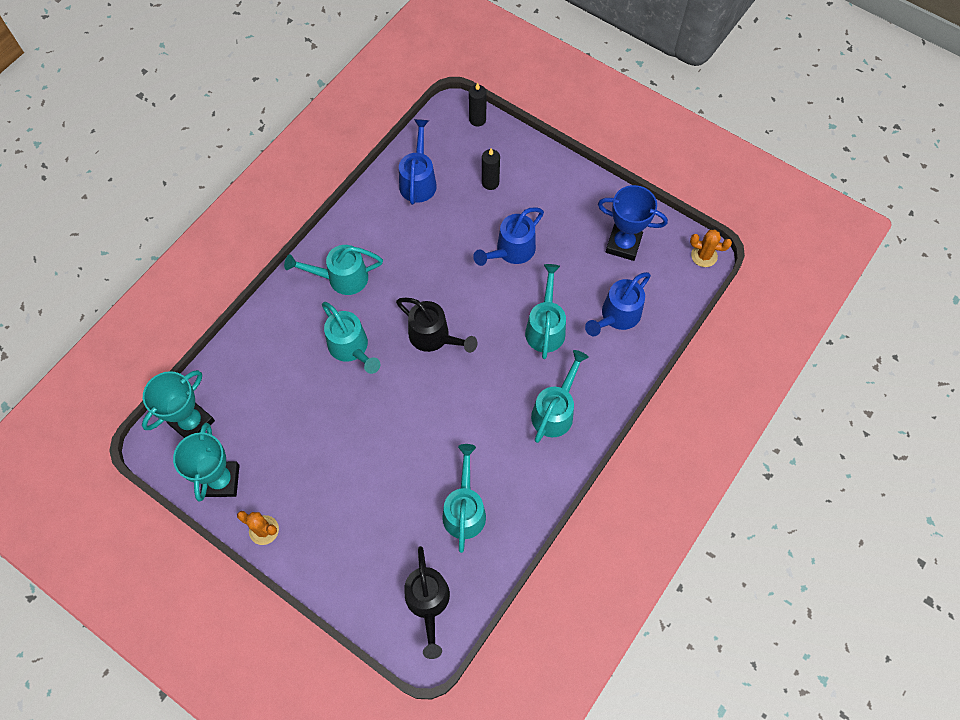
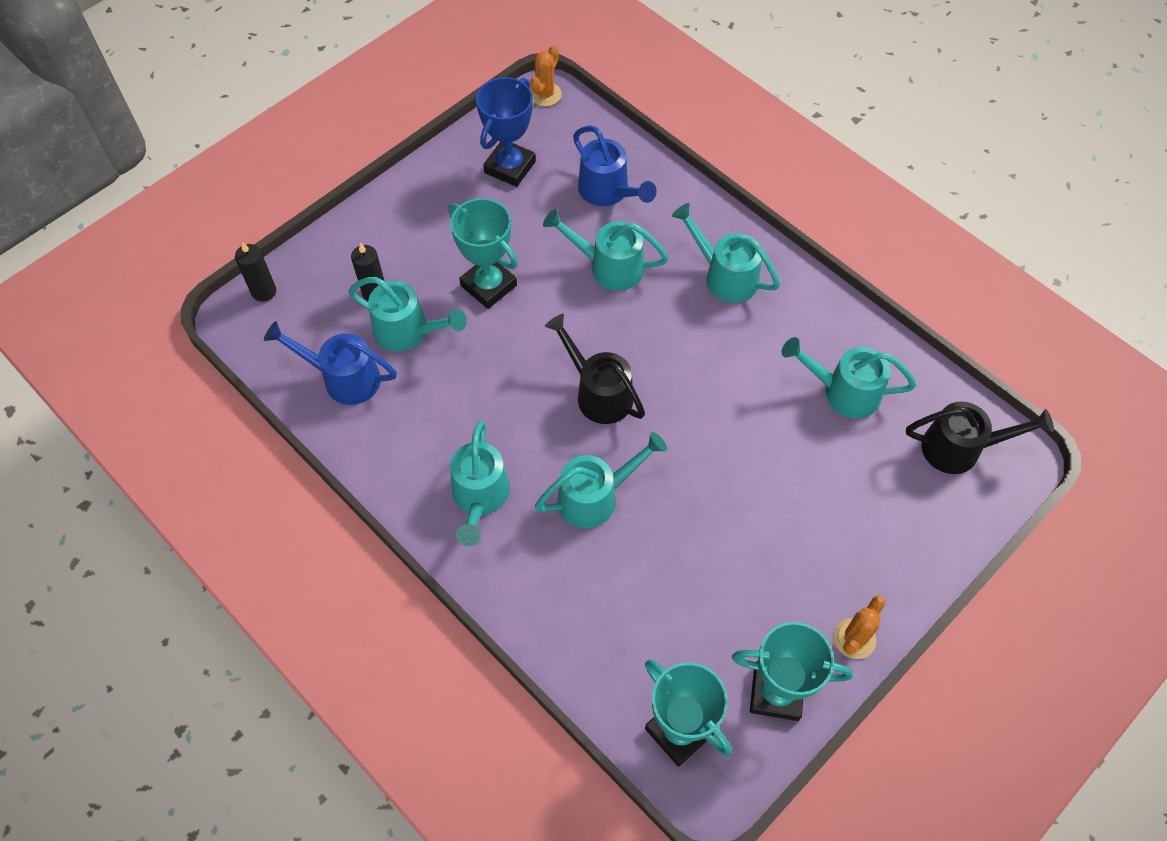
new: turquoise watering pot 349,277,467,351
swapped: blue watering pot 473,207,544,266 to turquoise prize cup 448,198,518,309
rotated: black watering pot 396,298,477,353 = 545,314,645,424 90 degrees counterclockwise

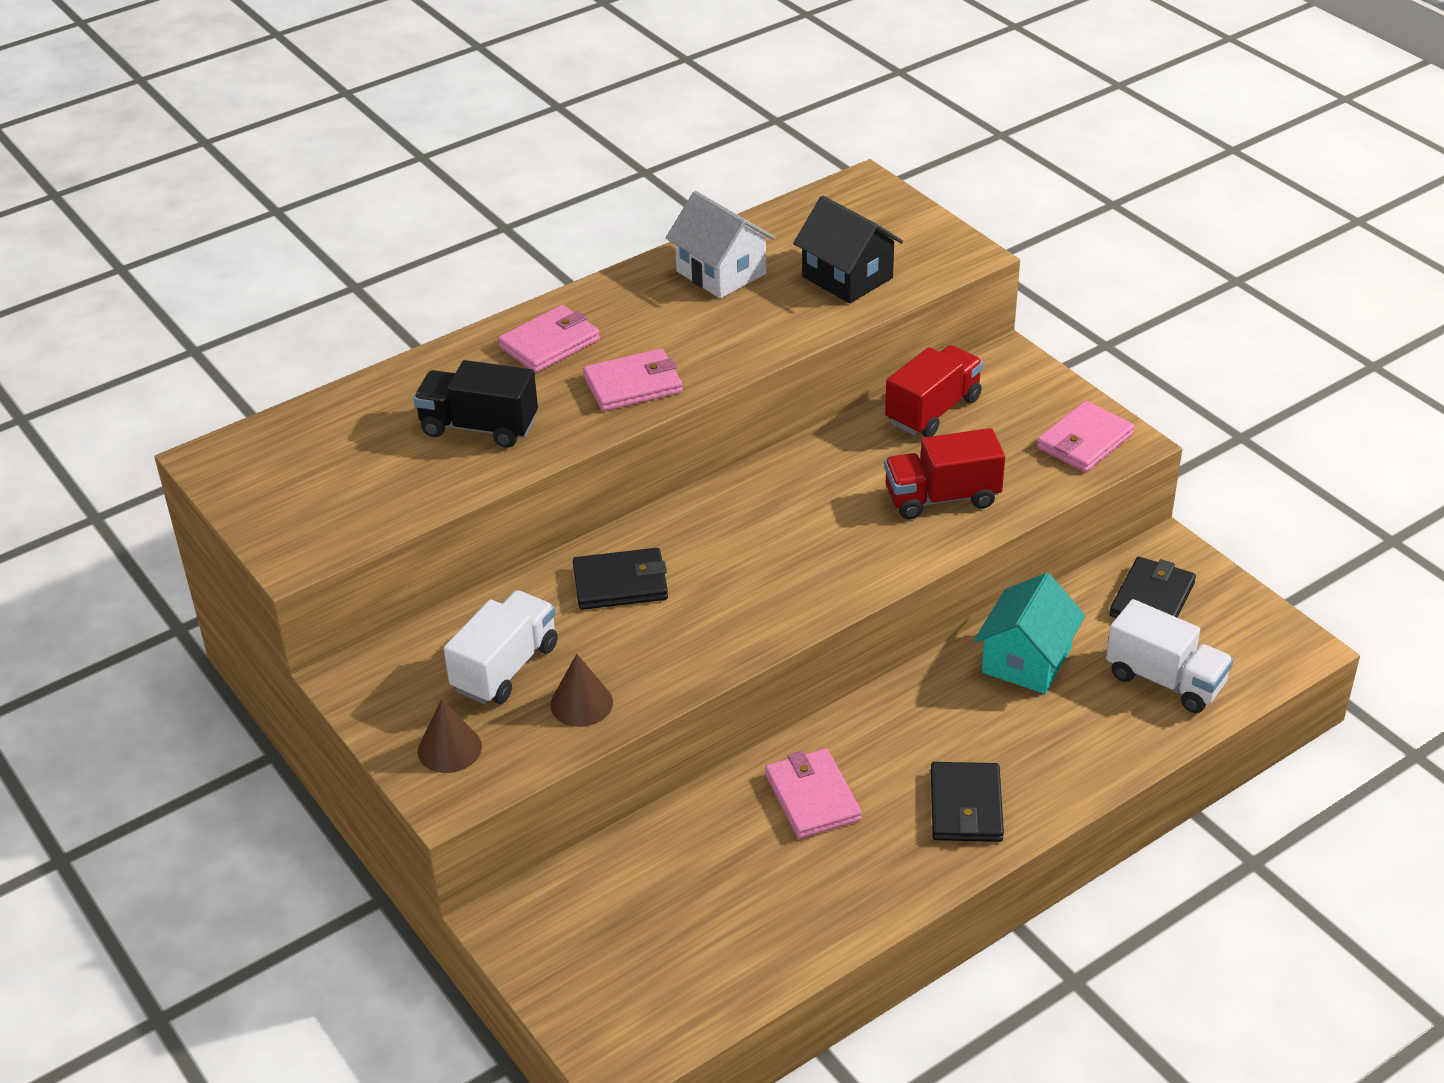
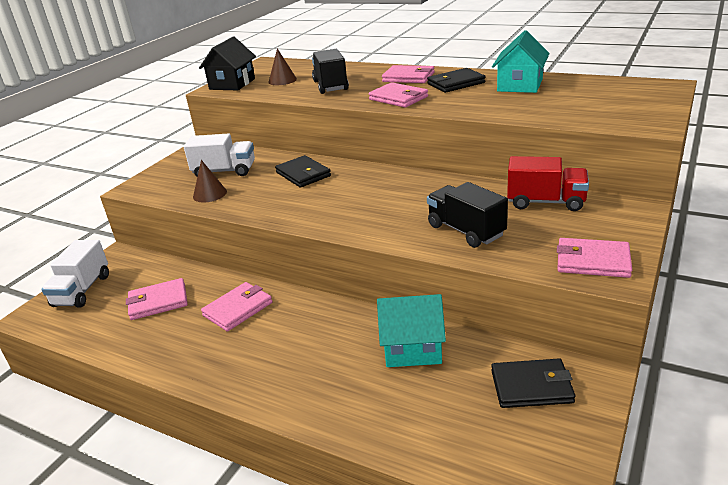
new: rose-pink billfold 126,278,188,320
shifted: dark brown cone 418,699,482,773 to 268,48,297,85; black cottage 793,195,903,303 to 199,37,256,90; black billfold 931,762,1004,842 to 427,68,486,93; pure white toy truck 1106,599,1234,713 to 41,240,109,308
repainted: pure white cottage 666,191,775,298 to turquoise cottage 492,30,550,93; red toy truck 884,428,1005,519 to black toy truck 427,182,508,248

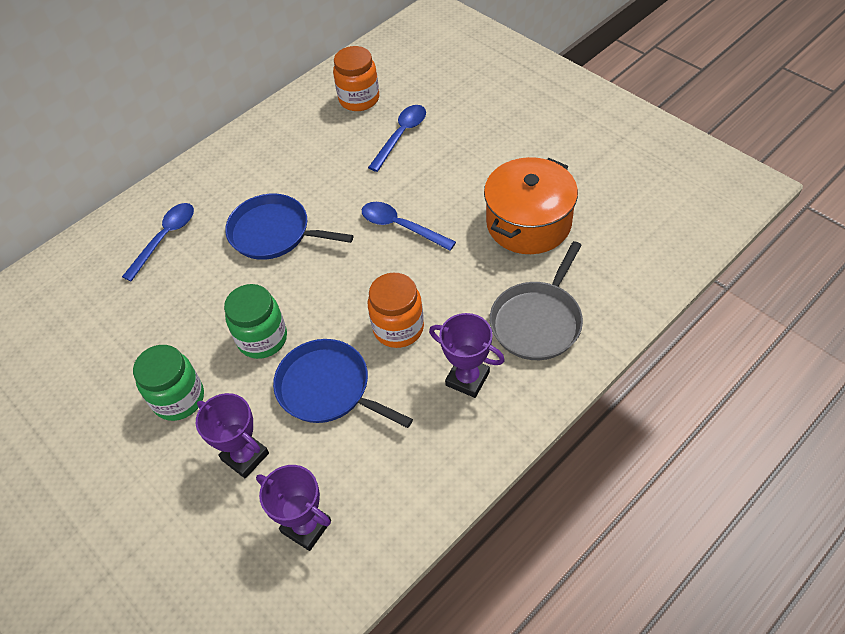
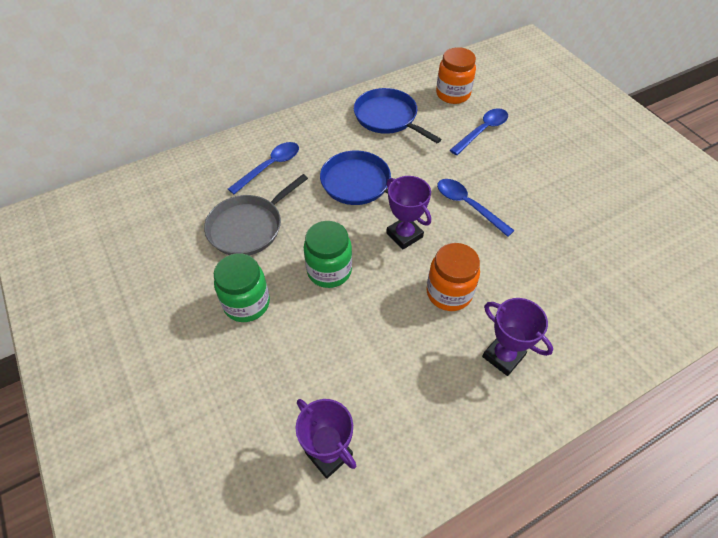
gone: orange stockpot 484,157,578,254
shifted: violet prize cup 196,393,269,479 to 386,176,431,249; blue pan 273,339,413,428 to 354,88,442,143; gray pan 490,241,583,360 to 204,174,308,255

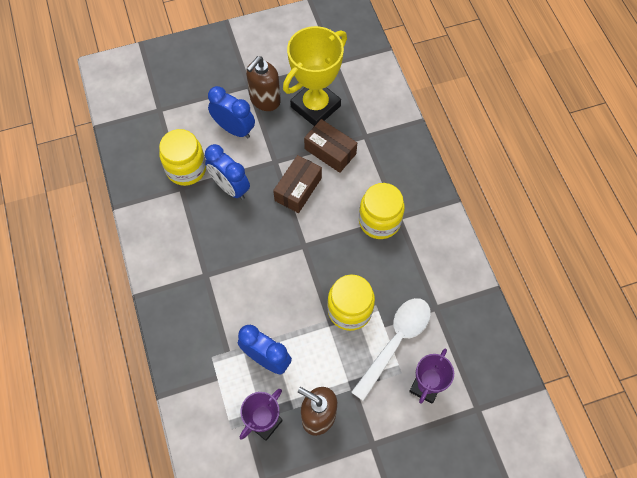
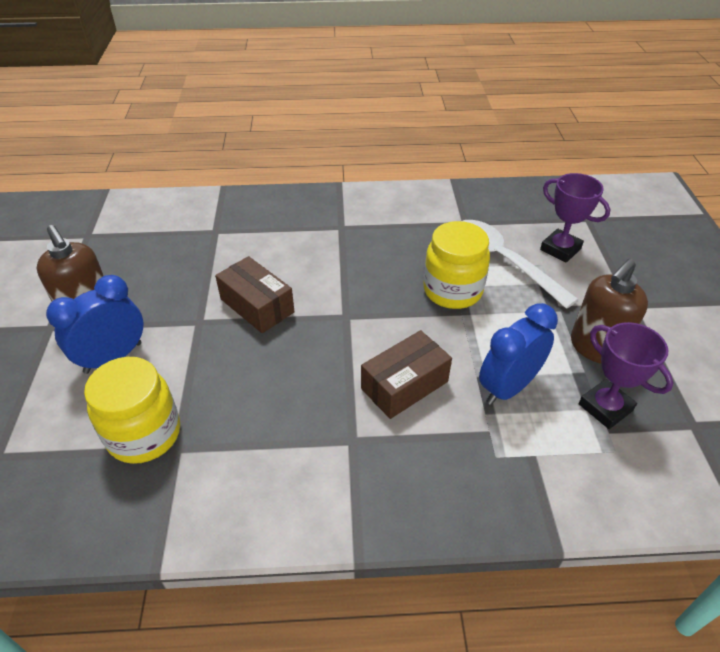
gone: blue clock 205,144,250,200; golden prize cup 283,26,347,126; golden jam jar 359,183,405,239
shifted: dark brown parcel 304,119,357,173 to 361,330,452,419

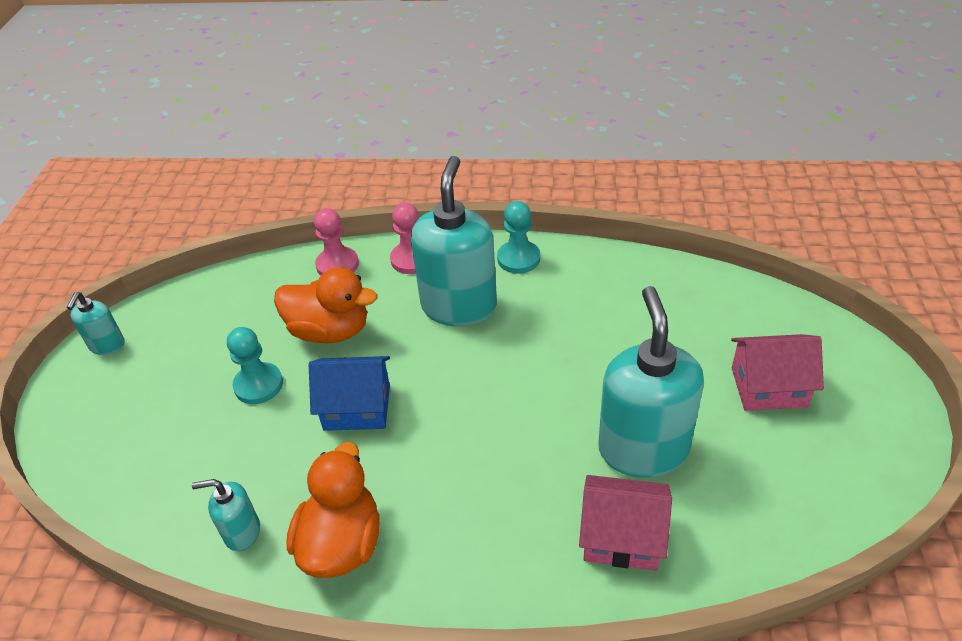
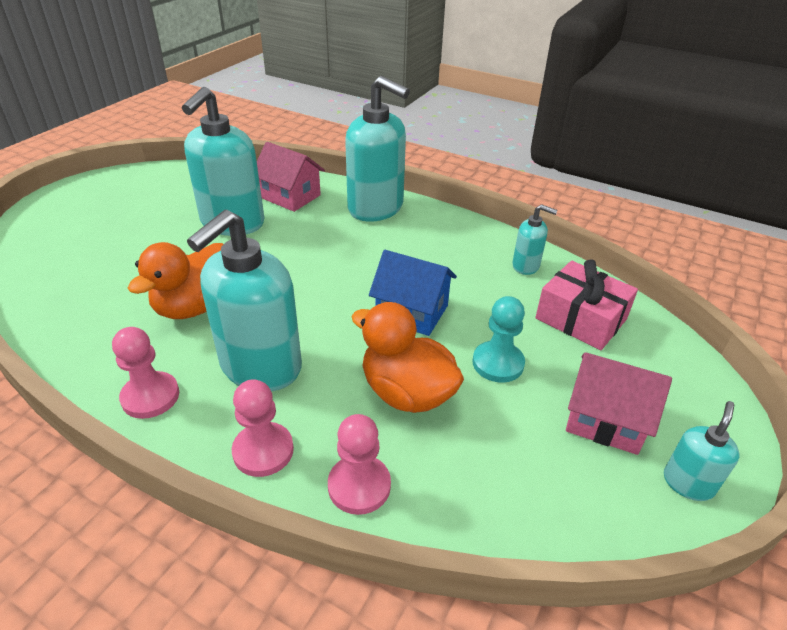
new: turquoise soap dispenser 345,76,410,222; rose-pink present 535,260,638,350
shifted: orange toy duck 286,442,380,578 to 128,242,223,319; rose-pink cottage 731,334,824,411 to 566,352,672,455
repainted: turquoise chess pawn 497,201,540,274 to rose-pink chess pawn 112,327,179,419

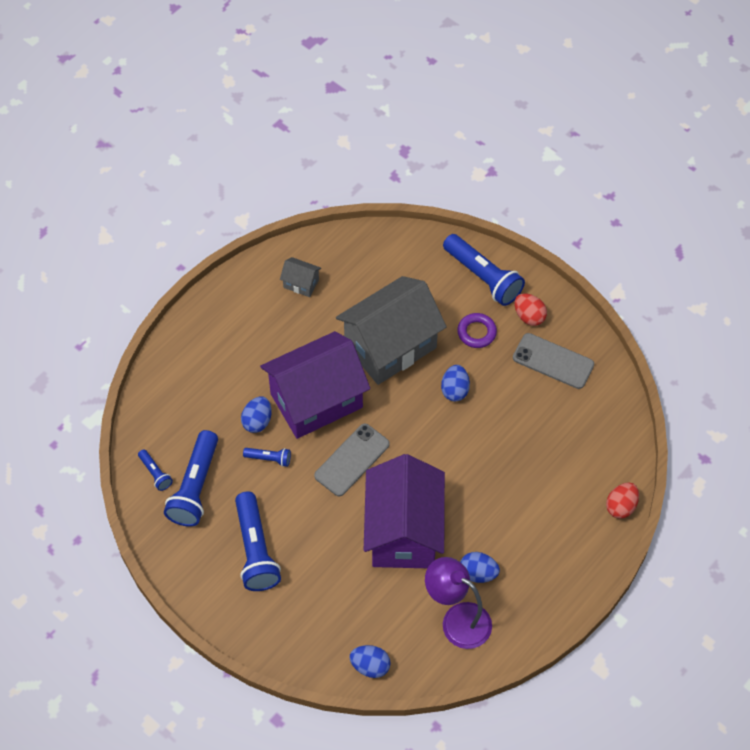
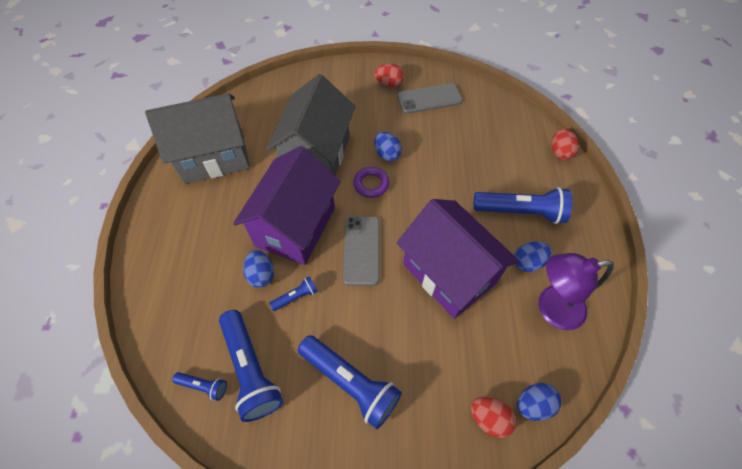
new: red toy egg 471,397,516,438
shifted: blue pocket torch 443,234,525,306 to 473,187,573,224; violet torus 457,313,497,348 to 353,167,390,198
scaled: gray cottage 280,257,321,297 = 145,93,250,184 x2.46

==================================================

From the first line of the records down through the line containing "swapped: blue watering", transcribe exactly those lines and no others, both ends kept, pictures dropped.

-- Solution --
new: turquoise watering pot 349,277,467,351
swapped: blue watering pot 473,207,544,266 to turquoise prize cup 448,198,518,309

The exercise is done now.